• **What the task requires**
Retype, word for word, every line of the records below starting at the one that contains "red ruler <385,392,488,437>" and ending at the one that contains "<678,711,742,780> to <527,101,569,143>"; include both of those lines and nothing more.

*** Record set ***

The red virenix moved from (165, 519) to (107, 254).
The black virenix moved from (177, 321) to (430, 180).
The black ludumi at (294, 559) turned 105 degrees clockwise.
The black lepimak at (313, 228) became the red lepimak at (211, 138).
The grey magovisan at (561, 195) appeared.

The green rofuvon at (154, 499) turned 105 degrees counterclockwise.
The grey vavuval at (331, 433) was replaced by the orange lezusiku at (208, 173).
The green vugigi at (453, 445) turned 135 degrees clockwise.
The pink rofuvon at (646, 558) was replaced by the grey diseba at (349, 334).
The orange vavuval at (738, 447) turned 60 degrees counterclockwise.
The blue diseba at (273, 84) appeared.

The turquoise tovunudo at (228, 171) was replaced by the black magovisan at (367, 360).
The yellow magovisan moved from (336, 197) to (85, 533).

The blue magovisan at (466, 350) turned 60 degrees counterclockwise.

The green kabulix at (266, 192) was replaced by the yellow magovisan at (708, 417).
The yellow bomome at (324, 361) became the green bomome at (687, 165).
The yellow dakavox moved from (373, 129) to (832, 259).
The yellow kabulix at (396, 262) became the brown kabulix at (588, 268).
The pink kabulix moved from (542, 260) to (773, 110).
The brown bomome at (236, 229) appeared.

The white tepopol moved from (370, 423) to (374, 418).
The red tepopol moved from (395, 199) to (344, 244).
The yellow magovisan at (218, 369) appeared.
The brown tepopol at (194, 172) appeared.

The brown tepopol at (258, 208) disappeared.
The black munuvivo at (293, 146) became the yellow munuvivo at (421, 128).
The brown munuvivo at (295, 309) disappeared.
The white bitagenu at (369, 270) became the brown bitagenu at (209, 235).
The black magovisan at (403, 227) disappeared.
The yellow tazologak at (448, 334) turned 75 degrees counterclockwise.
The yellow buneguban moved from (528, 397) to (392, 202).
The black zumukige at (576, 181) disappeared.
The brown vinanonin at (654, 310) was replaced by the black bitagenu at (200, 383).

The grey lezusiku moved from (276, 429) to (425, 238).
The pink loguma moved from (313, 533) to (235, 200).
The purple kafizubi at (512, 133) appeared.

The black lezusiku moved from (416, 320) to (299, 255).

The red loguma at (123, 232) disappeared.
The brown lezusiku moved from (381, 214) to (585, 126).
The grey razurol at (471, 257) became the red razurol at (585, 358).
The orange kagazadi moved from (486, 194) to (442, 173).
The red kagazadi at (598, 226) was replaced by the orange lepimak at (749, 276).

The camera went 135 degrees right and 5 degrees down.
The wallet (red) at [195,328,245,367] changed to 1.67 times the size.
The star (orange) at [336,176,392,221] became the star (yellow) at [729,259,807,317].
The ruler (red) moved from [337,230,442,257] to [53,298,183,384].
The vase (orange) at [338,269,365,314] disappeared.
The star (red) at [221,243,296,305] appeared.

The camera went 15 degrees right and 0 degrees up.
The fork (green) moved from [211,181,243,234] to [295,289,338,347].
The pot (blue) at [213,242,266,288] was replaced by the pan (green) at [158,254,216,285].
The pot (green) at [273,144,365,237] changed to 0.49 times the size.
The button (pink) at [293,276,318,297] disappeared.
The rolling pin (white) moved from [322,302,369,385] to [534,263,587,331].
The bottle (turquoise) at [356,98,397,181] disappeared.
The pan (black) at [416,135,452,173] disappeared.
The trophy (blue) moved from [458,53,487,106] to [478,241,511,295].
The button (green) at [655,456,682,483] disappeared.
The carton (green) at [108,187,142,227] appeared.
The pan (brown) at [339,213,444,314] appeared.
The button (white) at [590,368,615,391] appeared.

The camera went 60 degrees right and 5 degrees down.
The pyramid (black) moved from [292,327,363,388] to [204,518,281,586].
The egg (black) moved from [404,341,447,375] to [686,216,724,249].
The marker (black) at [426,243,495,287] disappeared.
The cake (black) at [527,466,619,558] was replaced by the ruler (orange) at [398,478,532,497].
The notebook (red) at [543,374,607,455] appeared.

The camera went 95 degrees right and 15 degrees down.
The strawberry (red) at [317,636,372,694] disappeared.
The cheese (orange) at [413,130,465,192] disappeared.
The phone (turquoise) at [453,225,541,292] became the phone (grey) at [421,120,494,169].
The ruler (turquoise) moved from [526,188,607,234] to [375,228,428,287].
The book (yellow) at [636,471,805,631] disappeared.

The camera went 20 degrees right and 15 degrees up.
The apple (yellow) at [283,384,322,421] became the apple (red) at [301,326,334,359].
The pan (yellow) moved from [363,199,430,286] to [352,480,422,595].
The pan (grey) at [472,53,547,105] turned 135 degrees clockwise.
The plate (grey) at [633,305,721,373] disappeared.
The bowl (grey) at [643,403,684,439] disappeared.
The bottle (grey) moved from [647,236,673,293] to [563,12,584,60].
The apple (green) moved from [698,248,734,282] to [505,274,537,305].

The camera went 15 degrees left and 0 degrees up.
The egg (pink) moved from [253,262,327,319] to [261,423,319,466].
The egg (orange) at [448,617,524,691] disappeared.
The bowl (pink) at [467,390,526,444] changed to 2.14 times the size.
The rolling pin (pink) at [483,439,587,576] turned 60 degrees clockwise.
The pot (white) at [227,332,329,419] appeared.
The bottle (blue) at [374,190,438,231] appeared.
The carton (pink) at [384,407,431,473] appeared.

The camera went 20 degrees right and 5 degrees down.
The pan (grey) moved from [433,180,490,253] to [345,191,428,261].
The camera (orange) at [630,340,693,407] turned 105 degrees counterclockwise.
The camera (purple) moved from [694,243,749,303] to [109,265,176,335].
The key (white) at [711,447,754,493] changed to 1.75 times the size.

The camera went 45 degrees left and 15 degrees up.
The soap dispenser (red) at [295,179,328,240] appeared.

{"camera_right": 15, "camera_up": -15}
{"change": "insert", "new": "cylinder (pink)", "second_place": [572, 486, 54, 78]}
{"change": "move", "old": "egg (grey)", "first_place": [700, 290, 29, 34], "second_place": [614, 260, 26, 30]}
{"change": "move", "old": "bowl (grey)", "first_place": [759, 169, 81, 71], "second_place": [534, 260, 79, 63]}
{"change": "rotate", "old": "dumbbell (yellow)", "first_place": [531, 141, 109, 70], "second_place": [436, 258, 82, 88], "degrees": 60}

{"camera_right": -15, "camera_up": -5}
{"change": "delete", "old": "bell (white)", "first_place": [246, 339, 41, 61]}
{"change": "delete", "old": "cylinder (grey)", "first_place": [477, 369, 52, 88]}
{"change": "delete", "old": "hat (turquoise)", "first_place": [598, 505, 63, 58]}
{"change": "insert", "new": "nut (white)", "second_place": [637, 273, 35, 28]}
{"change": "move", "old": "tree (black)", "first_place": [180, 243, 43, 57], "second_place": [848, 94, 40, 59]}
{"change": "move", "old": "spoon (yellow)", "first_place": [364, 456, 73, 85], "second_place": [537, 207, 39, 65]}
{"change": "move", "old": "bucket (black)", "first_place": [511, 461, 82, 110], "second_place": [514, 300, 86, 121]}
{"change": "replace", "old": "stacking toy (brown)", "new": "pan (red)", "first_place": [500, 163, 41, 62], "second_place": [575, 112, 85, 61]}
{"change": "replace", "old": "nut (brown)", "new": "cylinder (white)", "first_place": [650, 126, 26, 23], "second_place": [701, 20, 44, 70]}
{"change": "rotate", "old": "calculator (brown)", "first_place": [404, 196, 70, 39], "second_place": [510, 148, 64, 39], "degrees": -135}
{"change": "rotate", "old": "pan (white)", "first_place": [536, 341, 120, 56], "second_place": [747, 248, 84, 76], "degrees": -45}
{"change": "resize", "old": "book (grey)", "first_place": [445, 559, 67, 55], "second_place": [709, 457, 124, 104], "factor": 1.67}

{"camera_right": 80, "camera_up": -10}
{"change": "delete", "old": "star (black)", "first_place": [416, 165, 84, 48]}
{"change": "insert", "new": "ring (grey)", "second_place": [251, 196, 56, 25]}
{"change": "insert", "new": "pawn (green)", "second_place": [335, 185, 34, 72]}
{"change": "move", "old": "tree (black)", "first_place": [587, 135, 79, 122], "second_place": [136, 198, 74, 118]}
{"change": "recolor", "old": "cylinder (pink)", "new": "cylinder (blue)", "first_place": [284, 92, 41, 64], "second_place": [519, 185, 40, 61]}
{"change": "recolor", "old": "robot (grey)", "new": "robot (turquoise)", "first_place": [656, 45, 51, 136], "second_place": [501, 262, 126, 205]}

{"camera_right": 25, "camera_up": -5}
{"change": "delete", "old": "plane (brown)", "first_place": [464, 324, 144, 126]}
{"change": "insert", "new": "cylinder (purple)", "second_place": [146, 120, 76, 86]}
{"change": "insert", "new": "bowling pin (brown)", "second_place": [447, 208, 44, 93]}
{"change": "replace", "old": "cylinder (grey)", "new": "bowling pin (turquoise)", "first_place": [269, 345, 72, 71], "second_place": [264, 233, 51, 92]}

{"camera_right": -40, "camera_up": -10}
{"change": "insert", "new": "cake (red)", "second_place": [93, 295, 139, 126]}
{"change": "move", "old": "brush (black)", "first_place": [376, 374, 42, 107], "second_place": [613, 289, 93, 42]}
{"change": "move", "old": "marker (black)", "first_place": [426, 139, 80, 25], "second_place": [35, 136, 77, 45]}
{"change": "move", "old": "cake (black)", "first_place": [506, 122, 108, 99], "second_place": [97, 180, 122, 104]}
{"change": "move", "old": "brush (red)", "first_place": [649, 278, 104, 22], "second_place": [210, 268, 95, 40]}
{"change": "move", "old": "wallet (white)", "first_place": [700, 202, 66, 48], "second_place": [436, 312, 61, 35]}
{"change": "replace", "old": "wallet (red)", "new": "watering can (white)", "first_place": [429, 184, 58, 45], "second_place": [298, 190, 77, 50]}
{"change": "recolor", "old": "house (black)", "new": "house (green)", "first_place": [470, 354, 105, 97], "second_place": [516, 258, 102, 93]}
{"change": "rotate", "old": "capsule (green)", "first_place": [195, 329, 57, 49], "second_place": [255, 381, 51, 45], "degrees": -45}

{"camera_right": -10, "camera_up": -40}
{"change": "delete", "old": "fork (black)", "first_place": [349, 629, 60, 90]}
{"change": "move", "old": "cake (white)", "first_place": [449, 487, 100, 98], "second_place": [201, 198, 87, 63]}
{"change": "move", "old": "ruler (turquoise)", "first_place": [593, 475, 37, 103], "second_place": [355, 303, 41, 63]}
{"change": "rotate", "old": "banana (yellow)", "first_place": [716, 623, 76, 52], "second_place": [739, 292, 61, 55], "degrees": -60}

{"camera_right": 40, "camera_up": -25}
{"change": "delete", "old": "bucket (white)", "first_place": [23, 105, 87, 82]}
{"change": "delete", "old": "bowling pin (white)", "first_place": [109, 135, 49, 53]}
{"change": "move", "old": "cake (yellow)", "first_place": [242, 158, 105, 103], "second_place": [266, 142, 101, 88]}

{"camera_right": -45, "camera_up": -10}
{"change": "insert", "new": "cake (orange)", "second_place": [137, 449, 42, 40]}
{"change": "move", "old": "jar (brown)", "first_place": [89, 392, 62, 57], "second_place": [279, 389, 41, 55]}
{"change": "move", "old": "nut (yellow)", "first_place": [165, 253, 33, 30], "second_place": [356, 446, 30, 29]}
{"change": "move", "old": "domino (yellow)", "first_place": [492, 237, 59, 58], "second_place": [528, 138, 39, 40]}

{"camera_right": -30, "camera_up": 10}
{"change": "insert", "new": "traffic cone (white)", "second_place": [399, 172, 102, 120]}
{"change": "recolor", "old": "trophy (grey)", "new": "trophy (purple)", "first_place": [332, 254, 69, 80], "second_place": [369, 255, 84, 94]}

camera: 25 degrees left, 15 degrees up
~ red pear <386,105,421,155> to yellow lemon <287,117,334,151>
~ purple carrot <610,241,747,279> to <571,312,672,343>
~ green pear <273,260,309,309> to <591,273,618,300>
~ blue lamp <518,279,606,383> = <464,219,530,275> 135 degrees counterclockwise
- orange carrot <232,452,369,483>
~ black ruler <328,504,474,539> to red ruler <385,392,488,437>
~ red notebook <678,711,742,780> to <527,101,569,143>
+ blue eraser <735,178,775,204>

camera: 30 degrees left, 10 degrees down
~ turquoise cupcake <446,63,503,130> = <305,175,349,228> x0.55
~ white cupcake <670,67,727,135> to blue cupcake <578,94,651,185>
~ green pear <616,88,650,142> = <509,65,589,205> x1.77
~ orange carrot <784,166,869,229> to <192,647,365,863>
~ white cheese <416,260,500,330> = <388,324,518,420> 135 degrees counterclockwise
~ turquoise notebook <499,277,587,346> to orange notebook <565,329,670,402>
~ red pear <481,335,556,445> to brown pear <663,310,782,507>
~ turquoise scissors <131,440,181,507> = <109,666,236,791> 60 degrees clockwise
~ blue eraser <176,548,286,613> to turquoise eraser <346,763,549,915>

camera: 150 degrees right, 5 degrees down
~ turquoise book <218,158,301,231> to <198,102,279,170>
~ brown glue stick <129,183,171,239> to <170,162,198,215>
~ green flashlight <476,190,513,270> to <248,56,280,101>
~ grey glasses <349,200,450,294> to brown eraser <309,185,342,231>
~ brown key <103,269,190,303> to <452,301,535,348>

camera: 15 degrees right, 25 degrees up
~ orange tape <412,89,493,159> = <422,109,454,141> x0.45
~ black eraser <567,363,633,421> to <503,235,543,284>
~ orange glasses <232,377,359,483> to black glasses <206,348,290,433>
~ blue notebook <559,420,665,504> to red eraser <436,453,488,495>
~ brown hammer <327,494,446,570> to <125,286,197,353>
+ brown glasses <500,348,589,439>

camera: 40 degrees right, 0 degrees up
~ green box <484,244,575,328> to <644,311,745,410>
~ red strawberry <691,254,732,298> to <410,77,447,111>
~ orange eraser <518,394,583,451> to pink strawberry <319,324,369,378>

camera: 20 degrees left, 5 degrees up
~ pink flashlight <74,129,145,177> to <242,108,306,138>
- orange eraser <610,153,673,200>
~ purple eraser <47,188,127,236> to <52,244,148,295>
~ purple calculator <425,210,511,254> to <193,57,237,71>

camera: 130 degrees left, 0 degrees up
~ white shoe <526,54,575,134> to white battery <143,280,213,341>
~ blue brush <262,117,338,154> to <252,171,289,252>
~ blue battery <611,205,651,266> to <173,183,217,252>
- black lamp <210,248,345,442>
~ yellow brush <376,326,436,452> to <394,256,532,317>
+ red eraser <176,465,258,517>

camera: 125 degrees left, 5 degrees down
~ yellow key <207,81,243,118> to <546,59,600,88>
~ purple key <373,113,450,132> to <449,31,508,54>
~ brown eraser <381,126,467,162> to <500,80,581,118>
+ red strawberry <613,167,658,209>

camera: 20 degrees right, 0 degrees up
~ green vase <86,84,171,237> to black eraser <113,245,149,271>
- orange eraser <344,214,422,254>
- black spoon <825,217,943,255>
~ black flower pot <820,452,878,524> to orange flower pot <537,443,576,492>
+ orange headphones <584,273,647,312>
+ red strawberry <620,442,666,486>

*** End of Record set ***

• **Exercise output**
~ black ruler <328,504,474,539> to red ruler <385,392,488,437>
~ red notebook <678,711,742,780> to <527,101,569,143>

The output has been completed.